Your assignment — Retype exactly the lines of the listing below from the one with "green triangle: rotated" through the last, both included, and leave every picture out.

Data excerpts —
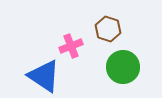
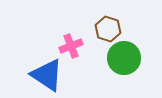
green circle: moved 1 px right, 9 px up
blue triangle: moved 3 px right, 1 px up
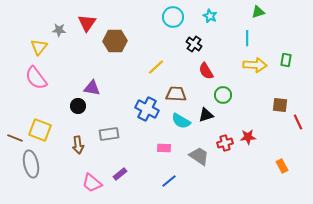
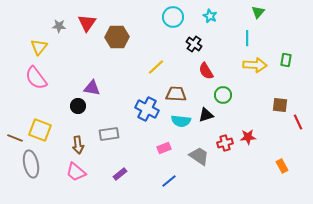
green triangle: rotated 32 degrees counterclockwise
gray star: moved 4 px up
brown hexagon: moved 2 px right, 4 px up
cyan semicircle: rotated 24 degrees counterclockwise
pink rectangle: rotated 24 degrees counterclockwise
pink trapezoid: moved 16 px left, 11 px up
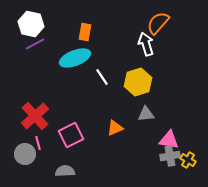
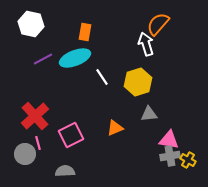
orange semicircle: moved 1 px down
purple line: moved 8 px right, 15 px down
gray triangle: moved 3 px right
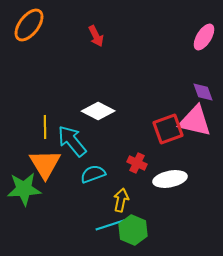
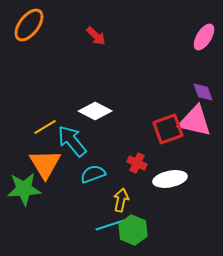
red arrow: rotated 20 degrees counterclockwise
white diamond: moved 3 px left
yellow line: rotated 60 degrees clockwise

Your solution —
green triangle: rotated 32 degrees counterclockwise
gray star: moved 4 px up
brown hexagon: moved 2 px right, 4 px up
cyan semicircle: rotated 24 degrees counterclockwise
pink rectangle: rotated 24 degrees counterclockwise
pink trapezoid: moved 16 px left, 11 px up
orange semicircle: moved 1 px down
purple line: moved 8 px right, 15 px down
gray triangle: moved 3 px right
red arrow: rotated 20 degrees counterclockwise
white diamond: moved 3 px left
yellow line: rotated 60 degrees clockwise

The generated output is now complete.